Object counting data
--- START ---

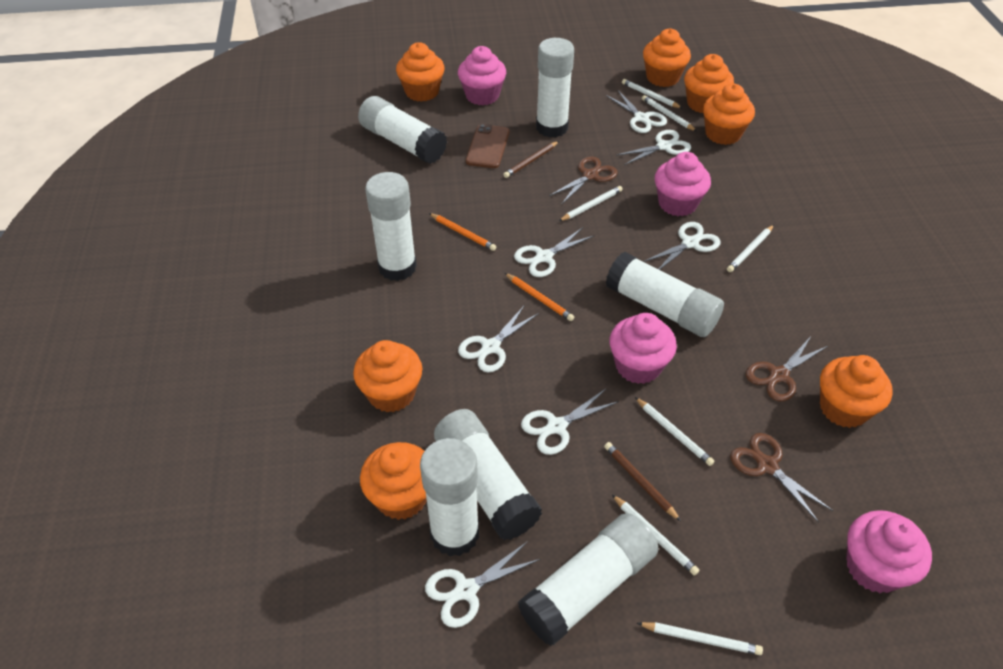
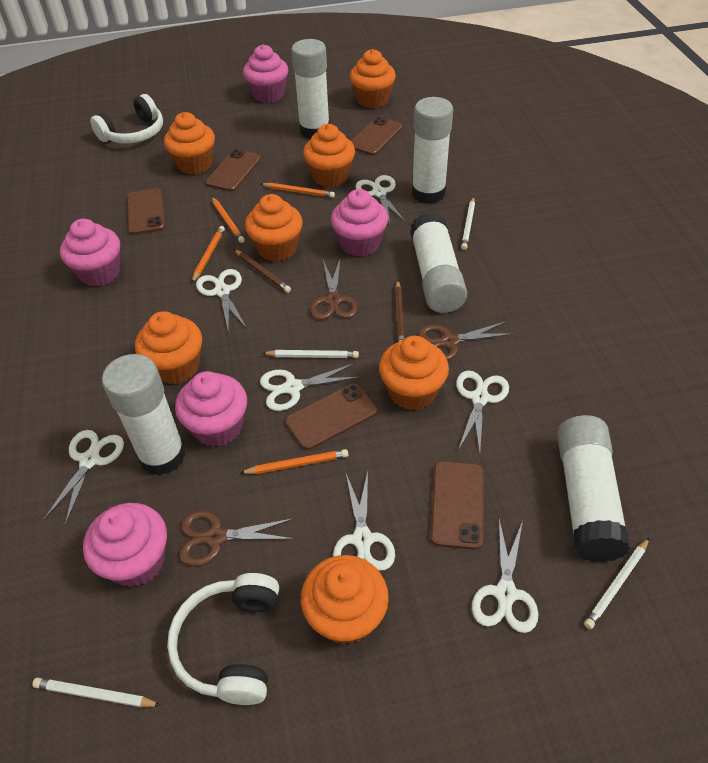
brown phone: [466,124,510,168] = 1 -> [127,188,165,235] [205,149,261,192] [285,384,377,450] [351,117,403,155] [431,461,484,550] = 5
orange pencil: [429,213,496,251] [505,273,574,321] = 2 -> [192,226,225,283] [212,197,245,243] [240,449,348,474] [261,183,335,198] = 4
pink cupcake: [458,46,506,105] [609,313,677,384] [655,152,711,216] [846,510,932,593] = 4 -> [60,219,120,287] [83,503,167,587] [175,371,247,447] [243,44,288,103] [331,189,388,257] = 5
white glue stick: [358,96,447,164] [365,172,417,281] [420,438,479,556] [434,409,542,540] [518,513,659,646] [536,38,574,137] [606,252,724,337] = 7 -> [102,354,186,476] [291,39,330,139] [410,213,467,313] [412,97,453,204] [557,415,631,562] = 5
white headphones: none = 0 -> [90,94,163,144] [167,573,279,705] = 2
white pencil: [559,186,623,221] [612,495,699,576] [622,79,682,108] [635,397,715,466] [637,622,763,655] [642,95,697,131] [727,225,774,272] = 7 -> [32,678,161,707] [262,350,359,358] [461,197,475,250] [584,538,649,629] = 4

--- END ---

## Work instructions
Verbatim repetition of the entries is required, excluding any pictures.

## Answer to this task
brown phone: [466,124,510,168] = 1 -> [127,188,165,235] [205,149,261,192] [285,384,377,450] [351,117,403,155] [431,461,484,550] = 5
orange pencil: [429,213,496,251] [505,273,574,321] = 2 -> [192,226,225,283] [212,197,245,243] [240,449,348,474] [261,183,335,198] = 4
pink cupcake: [458,46,506,105] [609,313,677,384] [655,152,711,216] [846,510,932,593] = 4 -> [60,219,120,287] [83,503,167,587] [175,371,247,447] [243,44,288,103] [331,189,388,257] = 5
white glue stick: [358,96,447,164] [365,172,417,281] [420,438,479,556] [434,409,542,540] [518,513,659,646] [536,38,574,137] [606,252,724,337] = 7 -> [102,354,186,476] [291,39,330,139] [410,213,467,313] [412,97,453,204] [557,415,631,562] = 5
white headphones: none = 0 -> [90,94,163,144] [167,573,279,705] = 2
white pencil: [559,186,623,221] [612,495,699,576] [622,79,682,108] [635,397,715,466] [637,622,763,655] [642,95,697,131] [727,225,774,272] = 7 -> [32,678,161,707] [262,350,359,358] [461,197,475,250] [584,538,649,629] = 4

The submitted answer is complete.